▶ **REQUIREMENT**:
Repeat the following entries verbatim, apart from the pictures.
━━━━━ RECORDED INFORMATION
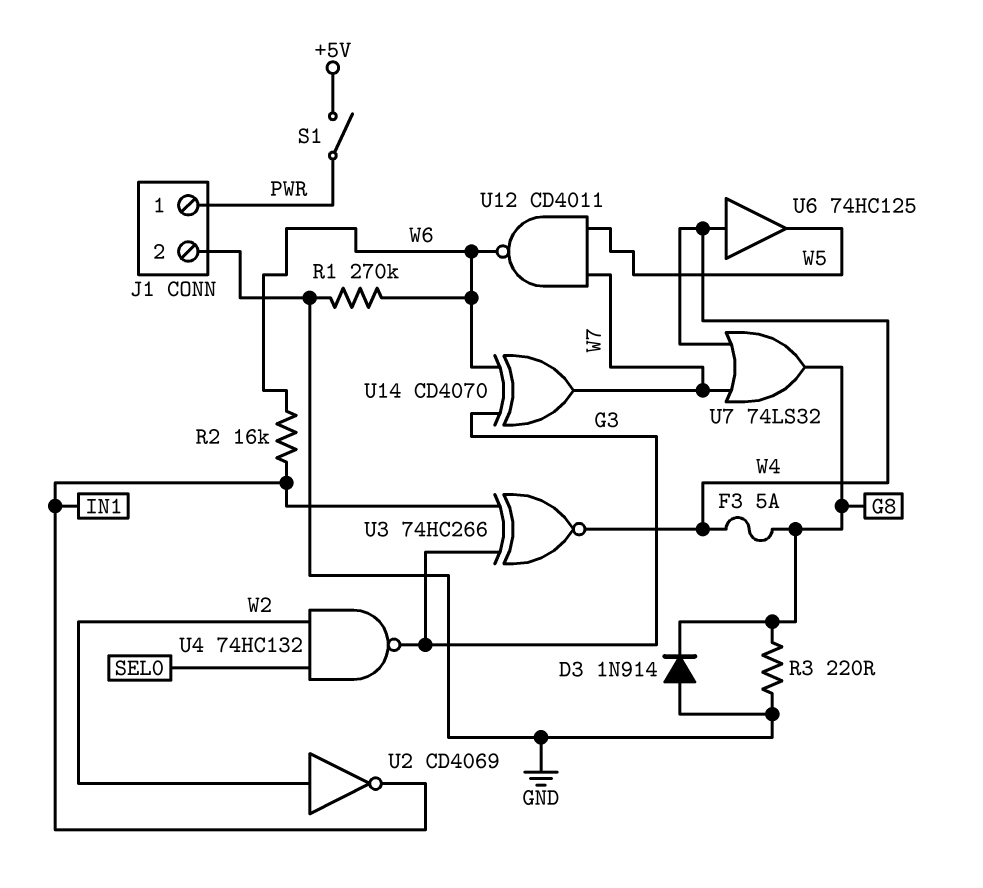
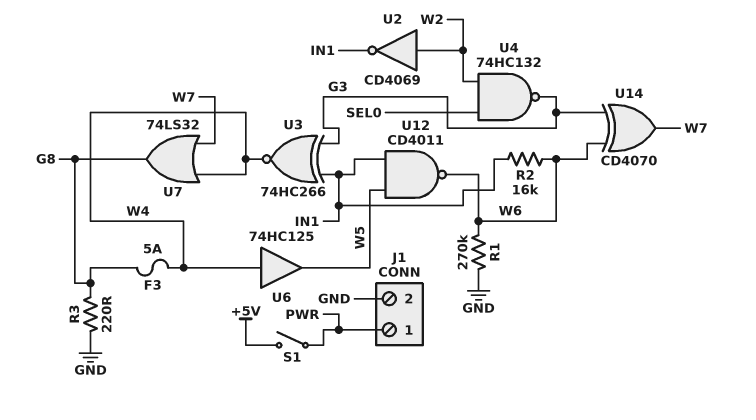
D3: diode 1N914 (A GND, K G8) -> none
U12: NAND CD4011 (in W5, in W7, out W6) -> NAND CD4011 (in IN1, in W5, out W6)

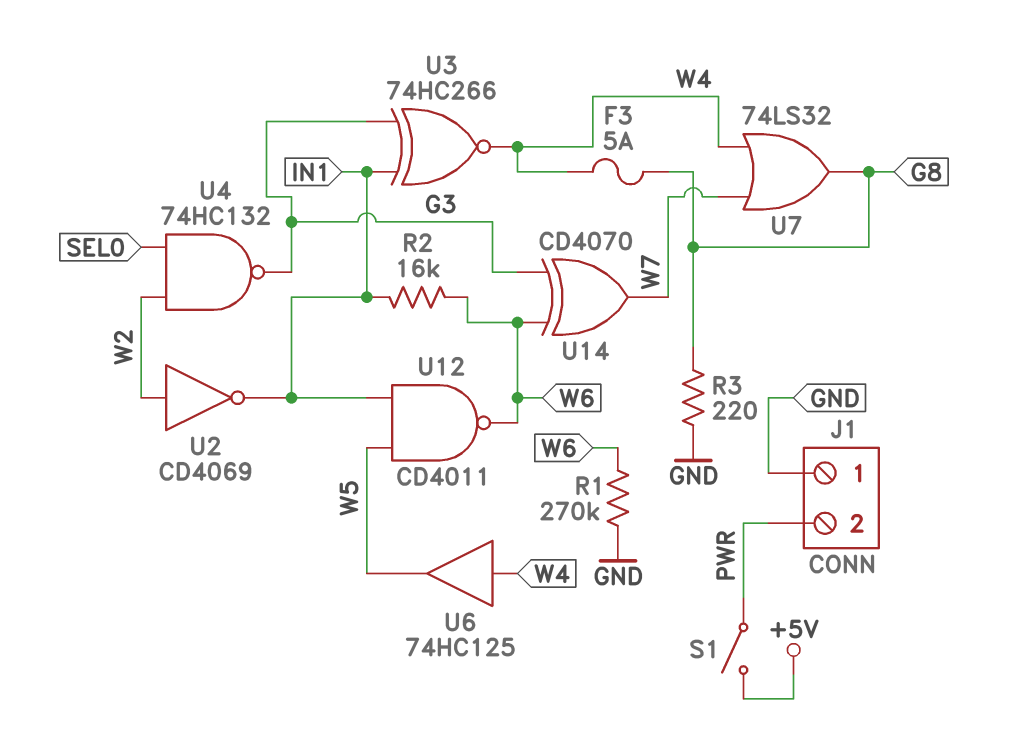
J1 pin 1: PWR -> GND
J1 pin 2: GND -> PWR

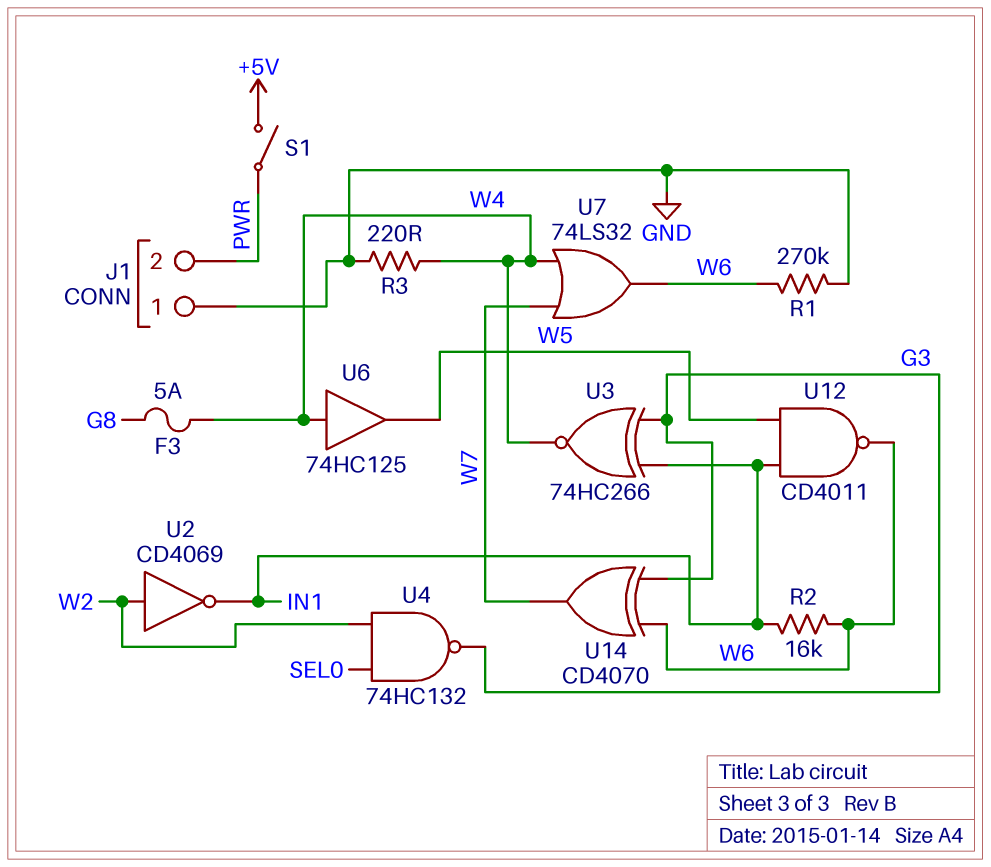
R3: 220 (G8, GND) -> 220 (GND, W4)
U7: OR 74LS32 (in W4, in W7, out G8) -> OR 74LS32 (in W4, in W7, out W6)

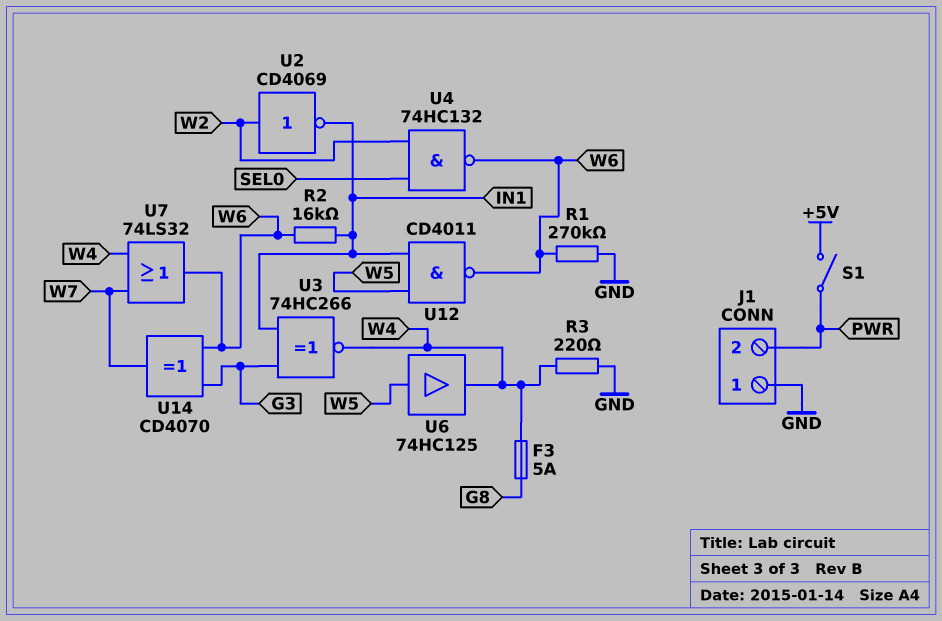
U4: NAND 74HC132 (in SEL0, in W2, out G3) -> NAND 74HC132 (in SEL0, in W2, out W6)
U6: buffer 74HC125 (in W4, out W5) -> buffer 74HC125 (in W5, out W4)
━━━━━━━━━━
▶ **RESULT OF THIS EXERCISE**:
D3: diode 1N914 (A GND, K G8) -> none
U12: NAND CD4011 (in W5, in W7, out W6) -> NAND CD4011 (in IN1, in W5, out W6)

J1 pin 1: PWR -> GND
J1 pin 2: GND -> PWR

R3: 220 (G8, GND) -> 220 (GND, W4)
U7: OR 74LS32 (in W4, in W7, out G8) -> OR 74LS32 (in W4, in W7, out W6)

U4: NAND 74HC132 (in SEL0, in W2, out G3) -> NAND 74HC132 (in SEL0, in W2, out W6)
U6: buffer 74HC125 (in W4, out W5) -> buffer 74HC125 (in W5, out W4)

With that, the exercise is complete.